Supplied records >>
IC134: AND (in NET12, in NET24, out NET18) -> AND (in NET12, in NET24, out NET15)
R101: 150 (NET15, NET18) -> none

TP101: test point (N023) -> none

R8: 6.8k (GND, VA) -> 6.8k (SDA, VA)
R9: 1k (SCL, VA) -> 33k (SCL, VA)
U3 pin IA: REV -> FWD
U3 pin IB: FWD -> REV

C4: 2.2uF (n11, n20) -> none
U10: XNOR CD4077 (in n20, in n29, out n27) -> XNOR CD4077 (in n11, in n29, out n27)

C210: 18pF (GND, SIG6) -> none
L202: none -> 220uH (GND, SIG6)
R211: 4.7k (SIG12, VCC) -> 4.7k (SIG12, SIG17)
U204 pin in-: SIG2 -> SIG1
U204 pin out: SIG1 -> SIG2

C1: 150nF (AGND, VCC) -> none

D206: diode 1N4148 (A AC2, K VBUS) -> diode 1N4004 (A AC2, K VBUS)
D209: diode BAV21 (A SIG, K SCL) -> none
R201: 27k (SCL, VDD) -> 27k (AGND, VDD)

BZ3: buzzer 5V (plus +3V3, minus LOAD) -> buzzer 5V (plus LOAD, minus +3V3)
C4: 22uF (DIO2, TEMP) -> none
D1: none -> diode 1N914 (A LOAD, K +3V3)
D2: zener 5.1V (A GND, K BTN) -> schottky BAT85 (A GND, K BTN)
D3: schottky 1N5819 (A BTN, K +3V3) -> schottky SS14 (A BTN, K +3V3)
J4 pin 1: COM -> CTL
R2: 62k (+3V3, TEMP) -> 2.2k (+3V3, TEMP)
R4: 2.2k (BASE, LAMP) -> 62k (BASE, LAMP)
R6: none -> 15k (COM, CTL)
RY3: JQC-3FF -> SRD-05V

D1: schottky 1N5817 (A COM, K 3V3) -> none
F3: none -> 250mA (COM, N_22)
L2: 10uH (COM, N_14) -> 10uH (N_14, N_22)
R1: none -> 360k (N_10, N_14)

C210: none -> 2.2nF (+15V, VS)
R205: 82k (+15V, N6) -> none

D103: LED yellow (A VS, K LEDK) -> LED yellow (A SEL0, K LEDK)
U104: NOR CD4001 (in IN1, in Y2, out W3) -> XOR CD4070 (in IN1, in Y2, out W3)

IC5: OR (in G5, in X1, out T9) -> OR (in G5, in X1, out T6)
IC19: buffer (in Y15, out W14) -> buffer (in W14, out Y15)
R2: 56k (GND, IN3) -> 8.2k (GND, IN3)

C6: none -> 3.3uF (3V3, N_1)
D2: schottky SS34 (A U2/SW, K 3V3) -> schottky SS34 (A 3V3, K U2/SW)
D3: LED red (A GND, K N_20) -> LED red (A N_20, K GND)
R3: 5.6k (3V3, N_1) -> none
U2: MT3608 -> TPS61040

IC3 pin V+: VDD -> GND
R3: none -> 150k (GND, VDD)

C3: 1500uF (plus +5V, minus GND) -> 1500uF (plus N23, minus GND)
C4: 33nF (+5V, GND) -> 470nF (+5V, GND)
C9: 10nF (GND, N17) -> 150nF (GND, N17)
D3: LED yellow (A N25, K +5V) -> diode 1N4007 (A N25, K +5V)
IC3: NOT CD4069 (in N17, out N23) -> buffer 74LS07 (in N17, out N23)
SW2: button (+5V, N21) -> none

Work to complete >> Retype each record exactly, leaving nothing out.

Solution to this problem >>
IC134: AND (in NET12, in NET24, out NET18) -> AND (in NET12, in NET24, out NET15)
R101: 150 (NET15, NET18) -> none

TP101: test point (N023) -> none

R8: 6.8k (GND, VA) -> 6.8k (SDA, VA)
R9: 1k (SCL, VA) -> 33k (SCL, VA)
U3 pin IA: REV -> FWD
U3 pin IB: FWD -> REV

C4: 2.2uF (n11, n20) -> none
U10: XNOR CD4077 (in n20, in n29, out n27) -> XNOR CD4077 (in n11, in n29, out n27)

C210: 18pF (GND, SIG6) -> none
L202: none -> 220uH (GND, SIG6)
R211: 4.7k (SIG12, VCC) -> 4.7k (SIG12, SIG17)
U204 pin in-: SIG2 -> SIG1
U204 pin out: SIG1 -> SIG2

C1: 150nF (AGND, VCC) -> none

D206: diode 1N4148 (A AC2, K VBUS) -> diode 1N4004 (A AC2, K VBUS)
D209: diode BAV21 (A SIG, K SCL) -> none
R201: 27k (SCL, VDD) -> 27k (AGND, VDD)

BZ3: buzzer 5V (plus +3V3, minus LOAD) -> buzzer 5V (plus LOAD, minus +3V3)
C4: 22uF (DIO2, TEMP) -> none
D1: none -> diode 1N914 (A LOAD, K +3V3)
D2: zener 5.1V (A GND, K BTN) -> schottky BAT85 (A GND, K BTN)
D3: schottky 1N5819 (A BTN, K +3V3) -> schottky SS14 (A BTN, K +3V3)
J4 pin 1: COM -> CTL
R2: 62k (+3V3, TEMP) -> 2.2k (+3V3, TEMP)
R4: 2.2k (BASE, LAMP) -> 62k (BASE, LAMP)
R6: none -> 15k (COM, CTL)
RY3: JQC-3FF -> SRD-05V

D1: schottky 1N5817 (A COM, K 3V3) -> none
F3: none -> 250mA (COM, N_22)
L2: 10uH (COM, N_14) -> 10uH (N_14, N_22)
R1: none -> 360k (N_10, N_14)

C210: none -> 2.2nF (+15V, VS)
R205: 82k (+15V, N6) -> none

D103: LED yellow (A VS, K LEDK) -> LED yellow (A SEL0, K LEDK)
U104: NOR CD4001 (in IN1, in Y2, out W3) -> XOR CD4070 (in IN1, in Y2, out W3)

IC5: OR (in G5, in X1, out T9) -> OR (in G5, in X1, out T6)
IC19: buffer (in Y15, out W14) -> buffer (in W14, out Y15)
R2: 56k (GND, IN3) -> 8.2k (GND, IN3)

C6: none -> 3.3uF (3V3, N_1)
D2: schottky SS34 (A U2/SW, K 3V3) -> schottky SS34 (A 3V3, K U2/SW)
D3: LED red (A GND, K N_20) -> LED red (A N_20, K GND)
R3: 5.6k (3V3, N_1) -> none
U2: MT3608 -> TPS61040

IC3 pin V+: VDD -> GND
R3: none -> 150k (GND, VDD)

C3: 1500uF (plus +5V, minus GND) -> 1500uF (plus N23, minus GND)
C4: 33nF (+5V, GND) -> 470nF (+5V, GND)
C9: 10nF (GND, N17) -> 150nF (GND, N17)
D3: LED yellow (A N25, K +5V) -> diode 1N4007 (A N25, K +5V)
IC3: NOT CD4069 (in N17, out N23) -> buffer 74LS07 (in N17, out N23)
SW2: button (+5V, N21) -> none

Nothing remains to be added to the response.